Problem to solve>
Your task is to repeat each record verbatim, exactly as it was written.

*****

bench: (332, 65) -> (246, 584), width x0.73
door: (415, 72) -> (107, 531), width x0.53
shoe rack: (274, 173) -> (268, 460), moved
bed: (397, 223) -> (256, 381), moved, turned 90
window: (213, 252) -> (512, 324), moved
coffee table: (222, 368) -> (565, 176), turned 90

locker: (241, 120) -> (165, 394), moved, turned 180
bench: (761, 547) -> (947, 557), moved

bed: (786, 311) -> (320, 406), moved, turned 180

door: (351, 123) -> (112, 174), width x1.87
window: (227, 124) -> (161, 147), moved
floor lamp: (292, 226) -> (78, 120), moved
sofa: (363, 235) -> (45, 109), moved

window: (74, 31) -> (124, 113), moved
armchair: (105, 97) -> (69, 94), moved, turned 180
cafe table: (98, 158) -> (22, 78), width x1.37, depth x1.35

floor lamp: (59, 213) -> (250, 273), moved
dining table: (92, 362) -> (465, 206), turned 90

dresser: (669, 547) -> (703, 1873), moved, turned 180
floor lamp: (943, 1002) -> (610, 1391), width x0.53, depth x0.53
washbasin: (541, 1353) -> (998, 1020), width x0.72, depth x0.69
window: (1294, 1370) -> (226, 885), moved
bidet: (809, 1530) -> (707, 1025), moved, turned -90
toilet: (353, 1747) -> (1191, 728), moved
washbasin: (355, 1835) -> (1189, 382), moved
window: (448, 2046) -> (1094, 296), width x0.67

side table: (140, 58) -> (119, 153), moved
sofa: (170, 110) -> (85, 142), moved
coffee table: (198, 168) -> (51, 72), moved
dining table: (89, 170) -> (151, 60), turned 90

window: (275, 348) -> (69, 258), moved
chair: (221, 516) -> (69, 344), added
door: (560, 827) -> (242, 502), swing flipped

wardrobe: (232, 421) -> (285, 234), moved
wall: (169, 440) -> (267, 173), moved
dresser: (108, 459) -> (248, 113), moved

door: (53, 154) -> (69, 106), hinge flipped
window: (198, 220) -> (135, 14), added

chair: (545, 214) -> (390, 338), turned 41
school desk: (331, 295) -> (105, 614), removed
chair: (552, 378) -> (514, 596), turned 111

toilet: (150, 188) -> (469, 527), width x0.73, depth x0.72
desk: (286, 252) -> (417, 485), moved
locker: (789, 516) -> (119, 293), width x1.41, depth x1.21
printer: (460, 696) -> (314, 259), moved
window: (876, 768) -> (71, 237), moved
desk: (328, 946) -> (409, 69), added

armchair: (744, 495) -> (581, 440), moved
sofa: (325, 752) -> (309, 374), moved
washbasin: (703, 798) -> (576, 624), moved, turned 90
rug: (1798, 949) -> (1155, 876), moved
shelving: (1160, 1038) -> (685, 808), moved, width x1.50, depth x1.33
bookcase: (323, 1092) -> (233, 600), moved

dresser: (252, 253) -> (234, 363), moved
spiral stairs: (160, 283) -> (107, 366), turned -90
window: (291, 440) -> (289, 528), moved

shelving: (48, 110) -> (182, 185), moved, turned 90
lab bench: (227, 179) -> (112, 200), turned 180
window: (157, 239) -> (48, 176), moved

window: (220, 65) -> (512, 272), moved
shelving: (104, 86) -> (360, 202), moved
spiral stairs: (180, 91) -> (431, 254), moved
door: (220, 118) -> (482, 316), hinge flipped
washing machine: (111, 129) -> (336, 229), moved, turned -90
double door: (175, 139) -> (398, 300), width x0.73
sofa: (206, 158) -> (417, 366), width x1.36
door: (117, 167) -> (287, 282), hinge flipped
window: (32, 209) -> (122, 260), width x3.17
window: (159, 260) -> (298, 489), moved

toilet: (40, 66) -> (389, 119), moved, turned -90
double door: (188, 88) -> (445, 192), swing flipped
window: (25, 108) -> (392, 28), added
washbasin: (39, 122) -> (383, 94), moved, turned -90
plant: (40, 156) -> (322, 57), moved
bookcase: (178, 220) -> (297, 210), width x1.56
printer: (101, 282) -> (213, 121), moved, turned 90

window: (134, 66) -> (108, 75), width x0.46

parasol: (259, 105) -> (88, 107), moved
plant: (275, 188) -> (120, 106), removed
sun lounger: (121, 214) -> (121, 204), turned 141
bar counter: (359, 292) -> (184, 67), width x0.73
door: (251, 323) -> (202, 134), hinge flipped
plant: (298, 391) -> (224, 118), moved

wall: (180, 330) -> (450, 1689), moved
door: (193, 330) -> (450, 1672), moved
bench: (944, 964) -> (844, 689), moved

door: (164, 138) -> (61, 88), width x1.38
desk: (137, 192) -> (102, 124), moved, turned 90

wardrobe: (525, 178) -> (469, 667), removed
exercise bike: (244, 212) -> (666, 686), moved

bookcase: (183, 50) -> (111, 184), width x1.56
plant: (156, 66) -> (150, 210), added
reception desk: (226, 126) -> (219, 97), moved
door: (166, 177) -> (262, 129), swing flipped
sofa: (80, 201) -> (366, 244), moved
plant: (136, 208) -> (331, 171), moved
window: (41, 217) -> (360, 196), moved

*****

Written answer>
bench: (332, 65) -> (246, 584), width x0.73
door: (415, 72) -> (107, 531), width x0.53
shoe rack: (274, 173) -> (268, 460), moved
bed: (397, 223) -> (256, 381), moved, turned 90
window: (213, 252) -> (512, 324), moved
coffee table: (222, 368) -> (565, 176), turned 90

locker: (241, 120) -> (165, 394), moved, turned 180
bench: (761, 547) -> (947, 557), moved

bed: (786, 311) -> (320, 406), moved, turned 180

door: (351, 123) -> (112, 174), width x1.87
window: (227, 124) -> (161, 147), moved
floor lamp: (292, 226) -> (78, 120), moved
sofa: (363, 235) -> (45, 109), moved

window: (74, 31) -> (124, 113), moved
armchair: (105, 97) -> (69, 94), moved, turned 180
cafe table: (98, 158) -> (22, 78), width x1.37, depth x1.35

floor lamp: (59, 213) -> (250, 273), moved
dining table: (92, 362) -> (465, 206), turned 90

dresser: (669, 547) -> (703, 1873), moved, turned 180
floor lamp: (943, 1002) -> (610, 1391), width x0.53, depth x0.53
washbasin: (541, 1353) -> (998, 1020), width x0.72, depth x0.69
window: (1294, 1370) -> (226, 885), moved
bidet: (809, 1530) -> (707, 1025), moved, turned -90
toilet: (353, 1747) -> (1191, 728), moved
washbasin: (355, 1835) -> (1189, 382), moved
window: (448, 2046) -> (1094, 296), width x0.67

side table: (140, 58) -> (119, 153), moved
sofa: (170, 110) -> (85, 142), moved
coffee table: (198, 168) -> (51, 72), moved
dining table: (89, 170) -> (151, 60), turned 90

window: (275, 348) -> (69, 258), moved
chair: (221, 516) -> (69, 344), added
door: (560, 827) -> (242, 502), swing flipped

wardrobe: (232, 421) -> (285, 234), moved
wall: (169, 440) -> (267, 173), moved
dresser: (108, 459) -> (248, 113), moved

door: (53, 154) -> (69, 106), hinge flipped
window: (198, 220) -> (135, 14), added

chair: (545, 214) -> (390, 338), turned 41
school desk: (331, 295) -> (105, 614), removed
chair: (552, 378) -> (514, 596), turned 111

toilet: (150, 188) -> (469, 527), width x0.73, depth x0.72
desk: (286, 252) -> (417, 485), moved
locker: (789, 516) -> (119, 293), width x1.41, depth x1.21
printer: (460, 696) -> (314, 259), moved
window: (876, 768) -> (71, 237), moved
desk: (328, 946) -> (409, 69), added

armchair: (744, 495) -> (581, 440), moved
sofa: (325, 752) -> (309, 374), moved
washbasin: (703, 798) -> (576, 624), moved, turned 90
rug: (1798, 949) -> (1155, 876), moved
shelving: (1160, 1038) -> (685, 808), moved, width x1.50, depth x1.33
bookcase: (323, 1092) -> (233, 600), moved

dresser: (252, 253) -> (234, 363), moved
spiral stairs: (160, 283) -> (107, 366), turned -90
window: (291, 440) -> (289, 528), moved

shelving: (48, 110) -> (182, 185), moved, turned 90
lab bench: (227, 179) -> (112, 200), turned 180
window: (157, 239) -> (48, 176), moved

window: (220, 65) -> (512, 272), moved
shelving: (104, 86) -> (360, 202), moved
spiral stairs: (180, 91) -> (431, 254), moved
door: (220, 118) -> (482, 316), hinge flipped
washing machine: (111, 129) -> (336, 229), moved, turned -90
double door: (175, 139) -> (398, 300), width x0.73
sofa: (206, 158) -> (417, 366), width x1.36
door: (117, 167) -> (287, 282), hinge flipped
window: (32, 209) -> (122, 260), width x3.17
window: (159, 260) -> (298, 489), moved

toilet: (40, 66) -> (389, 119), moved, turned -90
double door: (188, 88) -> (445, 192), swing flipped
window: (25, 108) -> (392, 28), added
washbasin: (39, 122) -> (383, 94), moved, turned -90
plant: (40, 156) -> (322, 57), moved
bookcase: (178, 220) -> (297, 210), width x1.56
printer: (101, 282) -> (213, 121), moved, turned 90

window: (134, 66) -> (108, 75), width x0.46

parasol: (259, 105) -> (88, 107), moved
plant: (275, 188) -> (120, 106), removed
sun lounger: (121, 214) -> (121, 204), turned 141
bar counter: (359, 292) -> (184, 67), width x0.73
door: (251, 323) -> (202, 134), hinge flipped
plant: (298, 391) -> (224, 118), moved

wall: (180, 330) -> (450, 1689), moved
door: (193, 330) -> (450, 1672), moved
bench: (944, 964) -> (844, 689), moved

door: (164, 138) -> (61, 88), width x1.38
desk: (137, 192) -> (102, 124), moved, turned 90

wardrobe: (525, 178) -> (469, 667), removed
exercise bike: (244, 212) -> (666, 686), moved

bookcase: (183, 50) -> (111, 184), width x1.56
plant: (156, 66) -> (150, 210), added
reception desk: (226, 126) -> (219, 97), moved
door: (166, 177) -> (262, 129), swing flipped
sofa: (80, 201) -> (366, 244), moved
plant: (136, 208) -> (331, 171), moved
window: (41, 217) -> (360, 196), moved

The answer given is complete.